▶ _REQUIRED ACTION_:
Return the listing below exactly, with the pictures dropped.

▶ _DATA_:
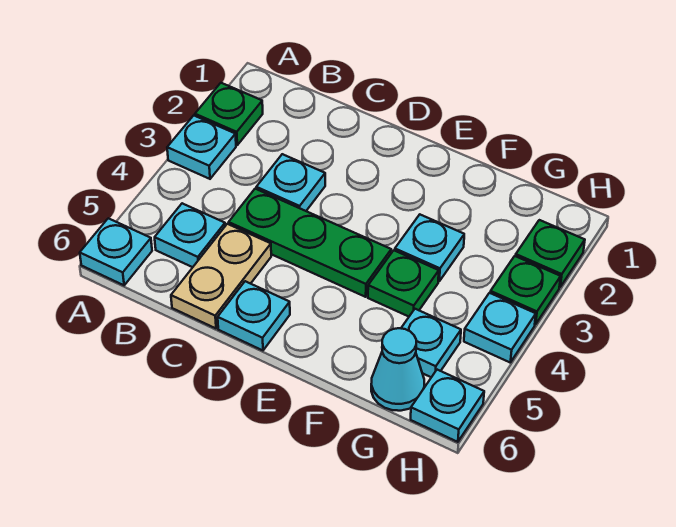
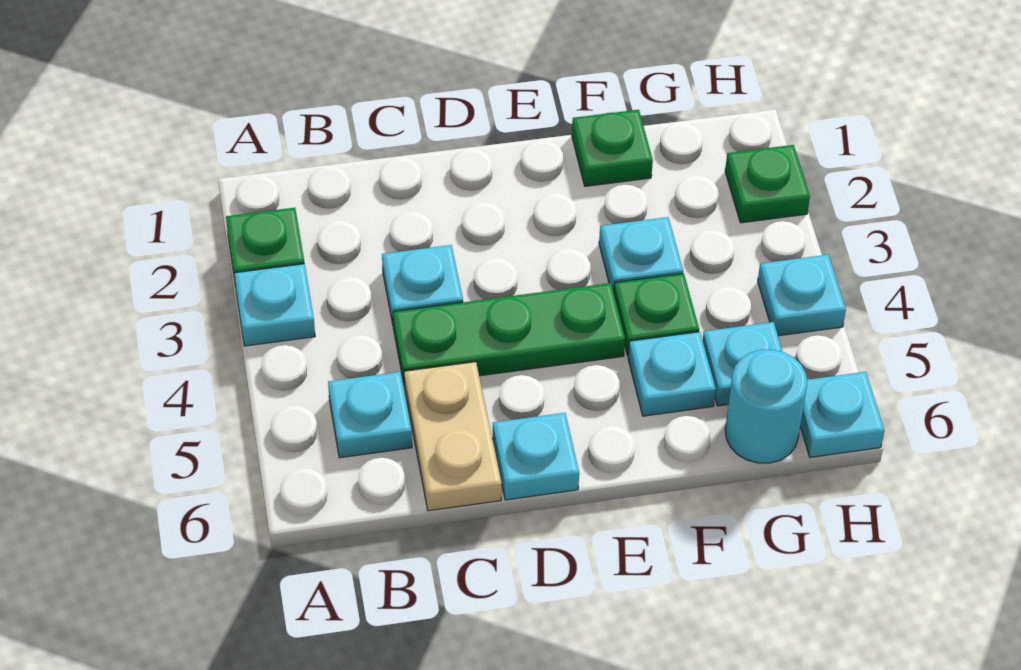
cyan plate A6 level 1 -> cyan plate F5 level 1
cyan cone G6 level 1 -> cyan round brick G6 level 1
green plate H3 level 1 -> green plate F1 level 1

▶ _SOLUTION TO THIS PROBLEM_:
cyan plate A6 level 1 -> cyan plate F5 level 1
cyan cone G6 level 1 -> cyan round brick G6 level 1
green plate H3 level 1 -> green plate F1 level 1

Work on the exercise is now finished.